-- Entries shown follows --

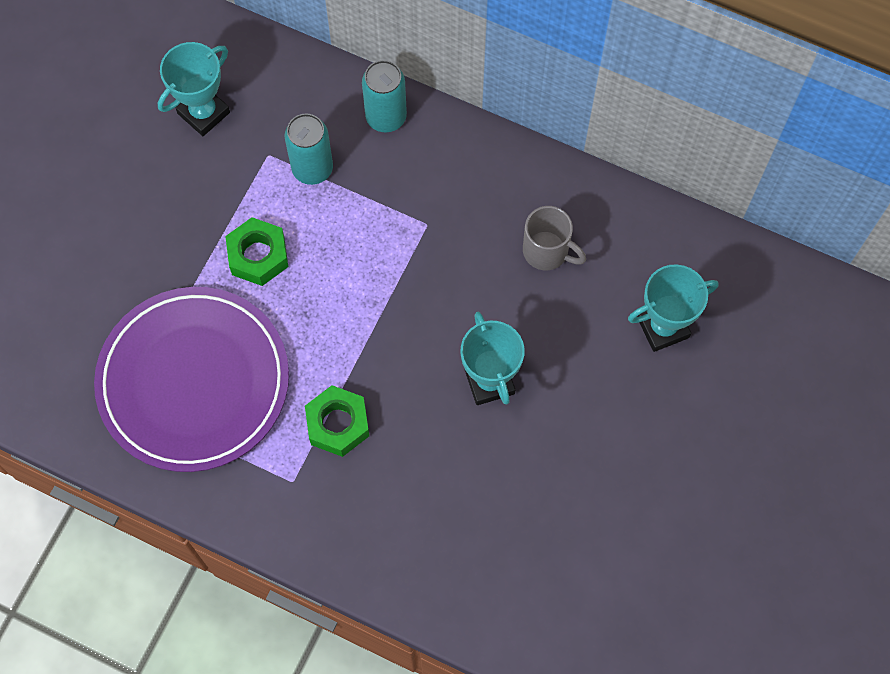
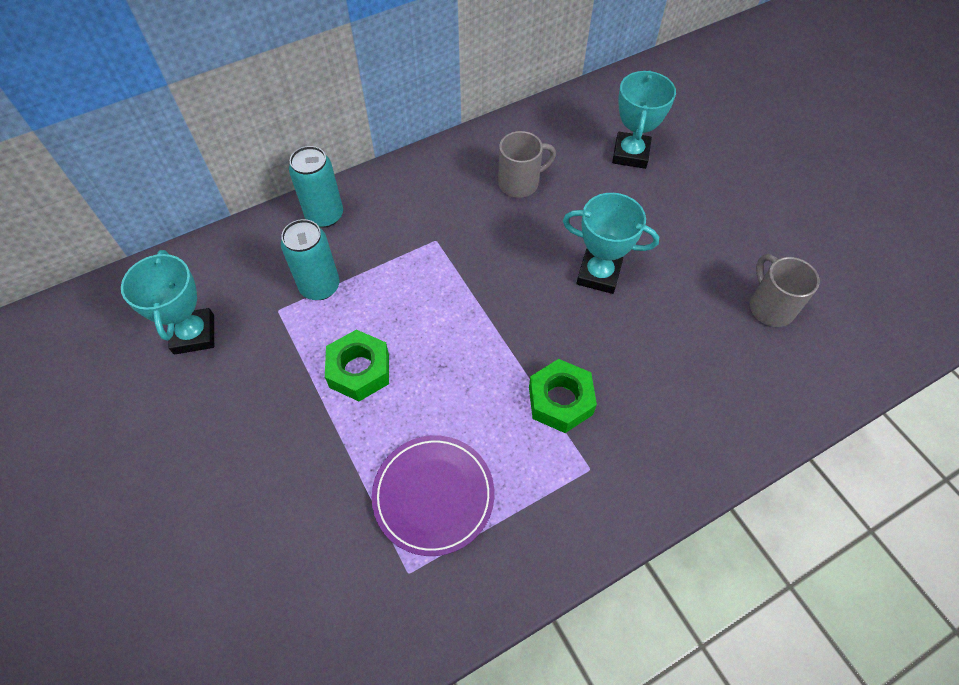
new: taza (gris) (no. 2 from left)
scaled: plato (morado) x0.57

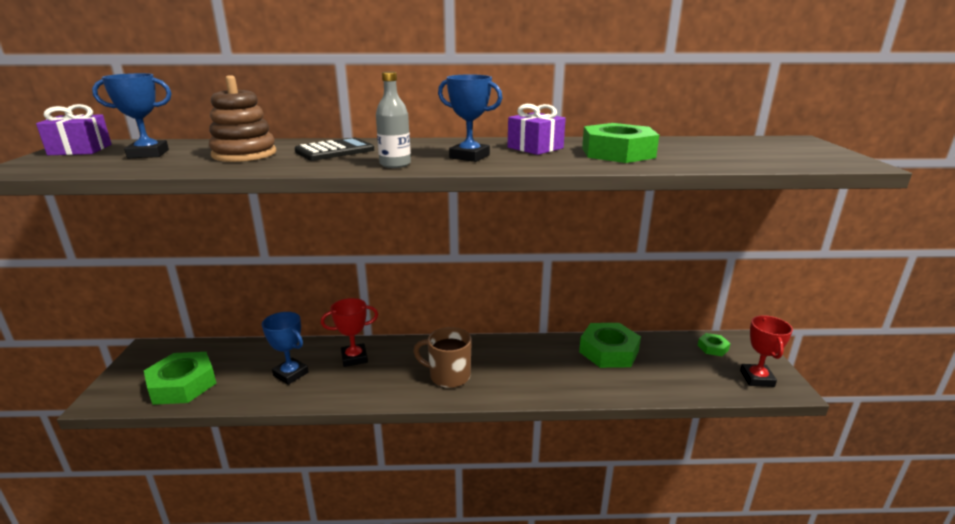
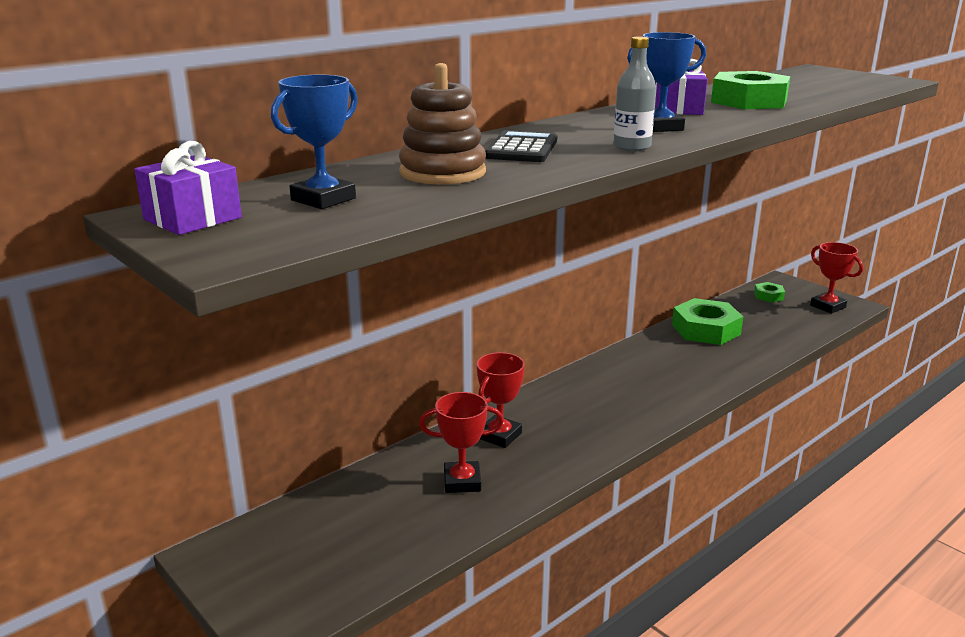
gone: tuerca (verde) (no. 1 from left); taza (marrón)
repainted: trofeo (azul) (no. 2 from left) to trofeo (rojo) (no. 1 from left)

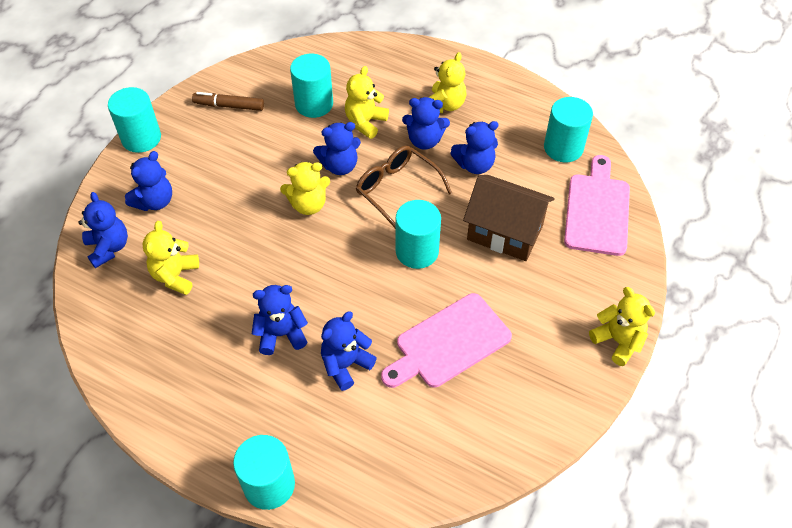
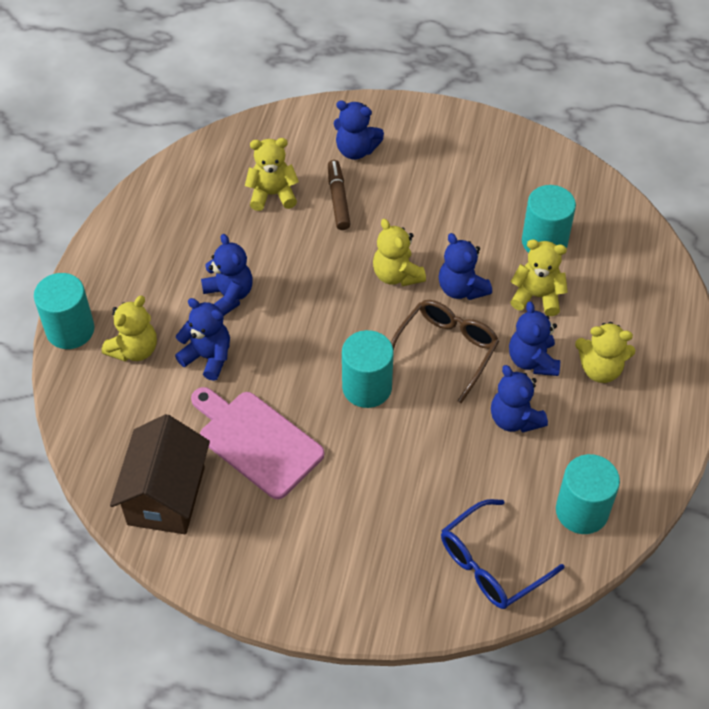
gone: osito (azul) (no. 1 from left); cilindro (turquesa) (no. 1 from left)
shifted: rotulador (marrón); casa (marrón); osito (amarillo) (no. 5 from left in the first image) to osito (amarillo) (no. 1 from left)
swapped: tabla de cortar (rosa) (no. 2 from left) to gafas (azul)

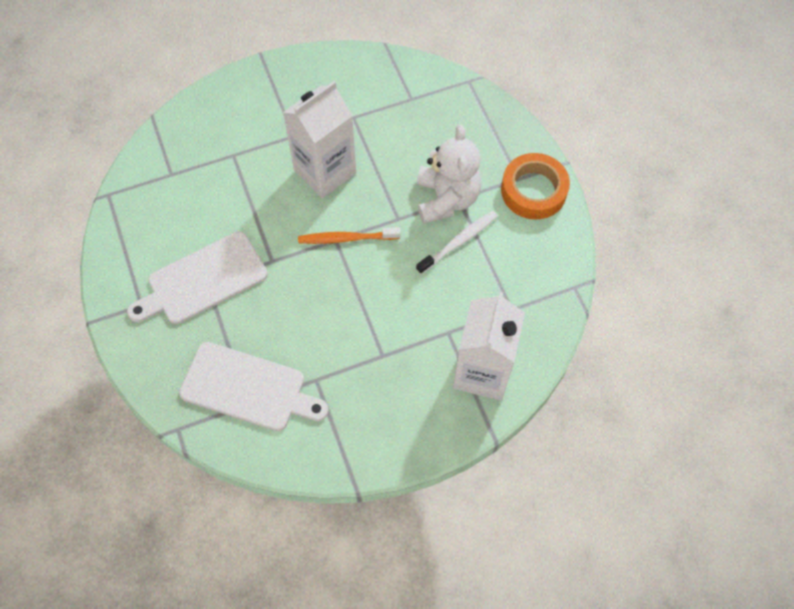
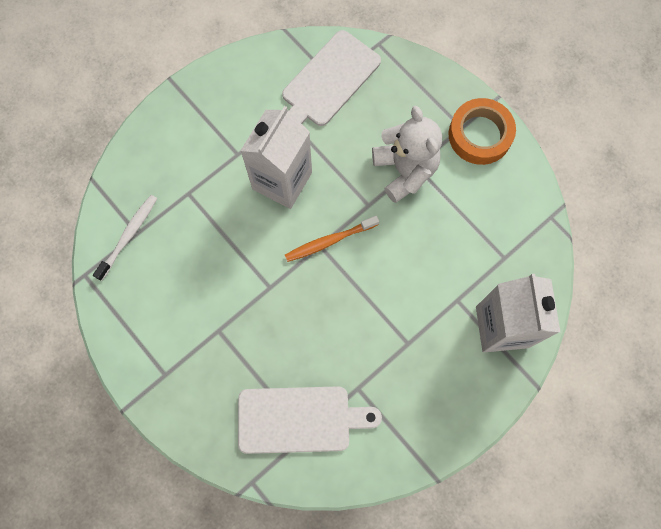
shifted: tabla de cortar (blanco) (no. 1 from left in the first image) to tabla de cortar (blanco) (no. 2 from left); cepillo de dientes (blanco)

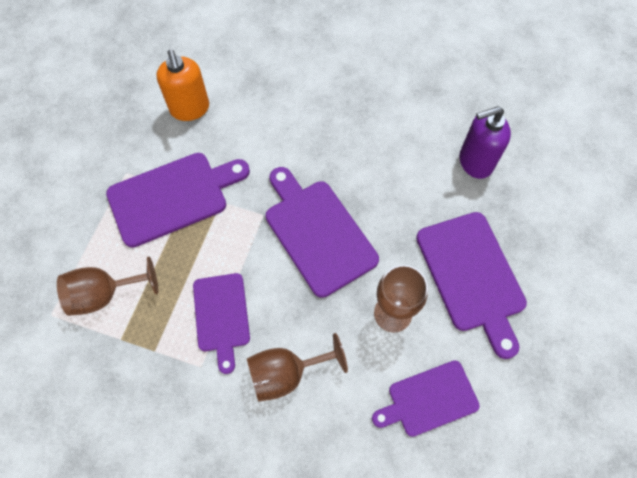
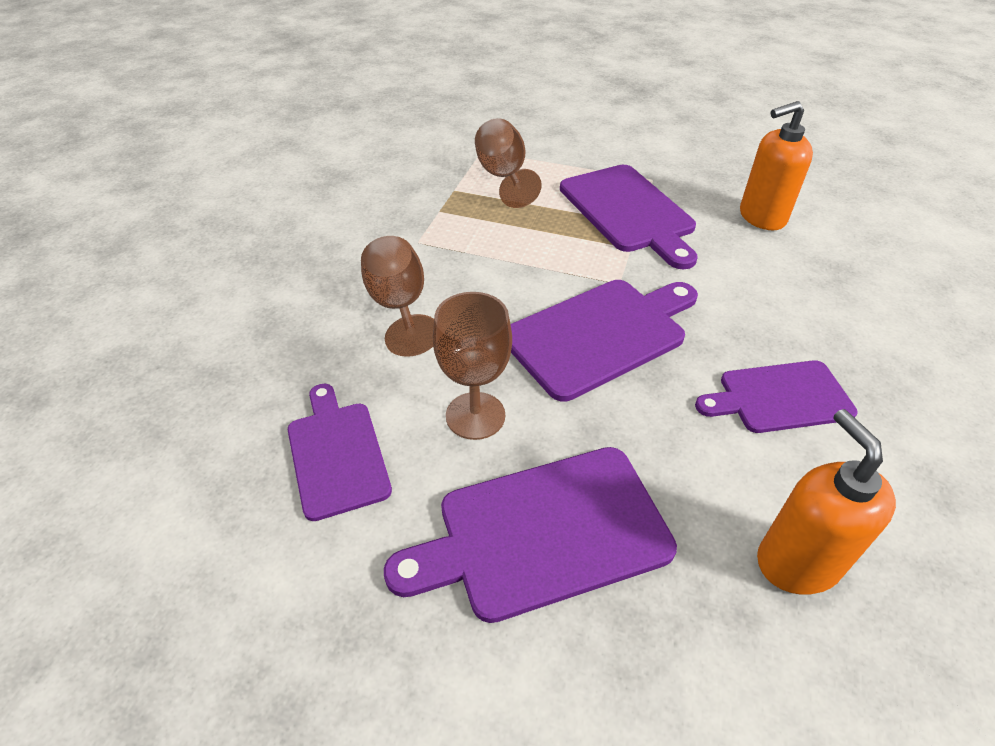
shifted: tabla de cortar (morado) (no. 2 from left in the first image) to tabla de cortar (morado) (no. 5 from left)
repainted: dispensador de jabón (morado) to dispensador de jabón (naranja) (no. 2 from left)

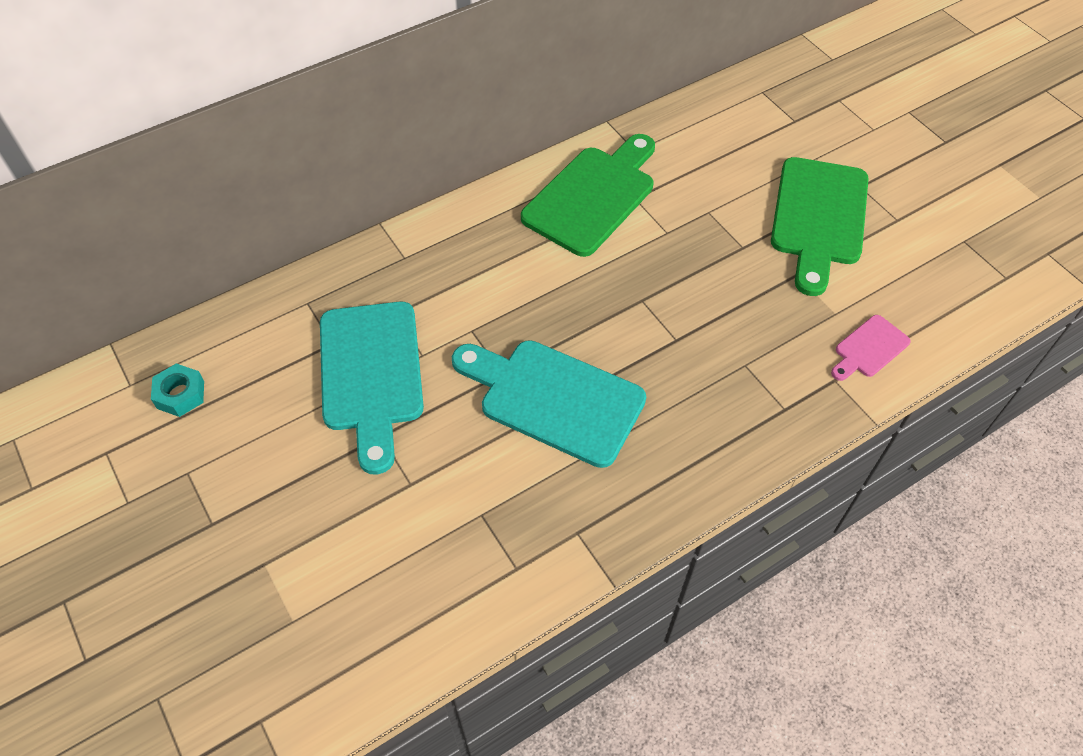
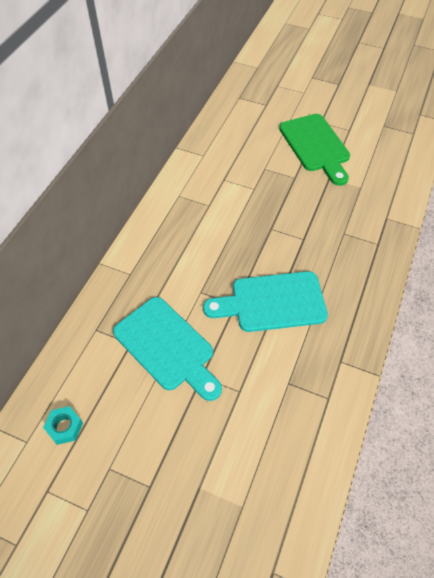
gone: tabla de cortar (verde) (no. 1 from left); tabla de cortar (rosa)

-- Entries shown concluded --

◆ Your objective
Word for word, repeat each record above; leave out every picture.

◆ Written response
new: taza (gris) (no. 2 from left)
scaled: plato (morado) x0.57

gone: tuerca (verde) (no. 1 from left); taza (marrón)
repainted: trofeo (azul) (no. 2 from left) to trofeo (rojo) (no. 1 from left)

gone: osito (azul) (no. 1 from left); cilindro (turquesa) (no. 1 from left)
shifted: rotulador (marrón); casa (marrón); osito (amarillo) (no. 5 from left in the first image) to osito (amarillo) (no. 1 from left)
swapped: tabla de cortar (rosa) (no. 2 from left) to gafas (azul)

shifted: tabla de cortar (blanco) (no. 1 from left in the first image) to tabla de cortar (blanco) (no. 2 from left); cepillo de dientes (blanco)

shifted: tabla de cortar (morado) (no. 2 from left in the first image) to tabla de cortar (morado) (no. 5 from left)
repainted: dispensador de jabón (morado) to dispensador de jabón (naranja) (no. 2 from left)

gone: tabla de cortar (verde) (no. 1 from left); tabla de cortar (rosa)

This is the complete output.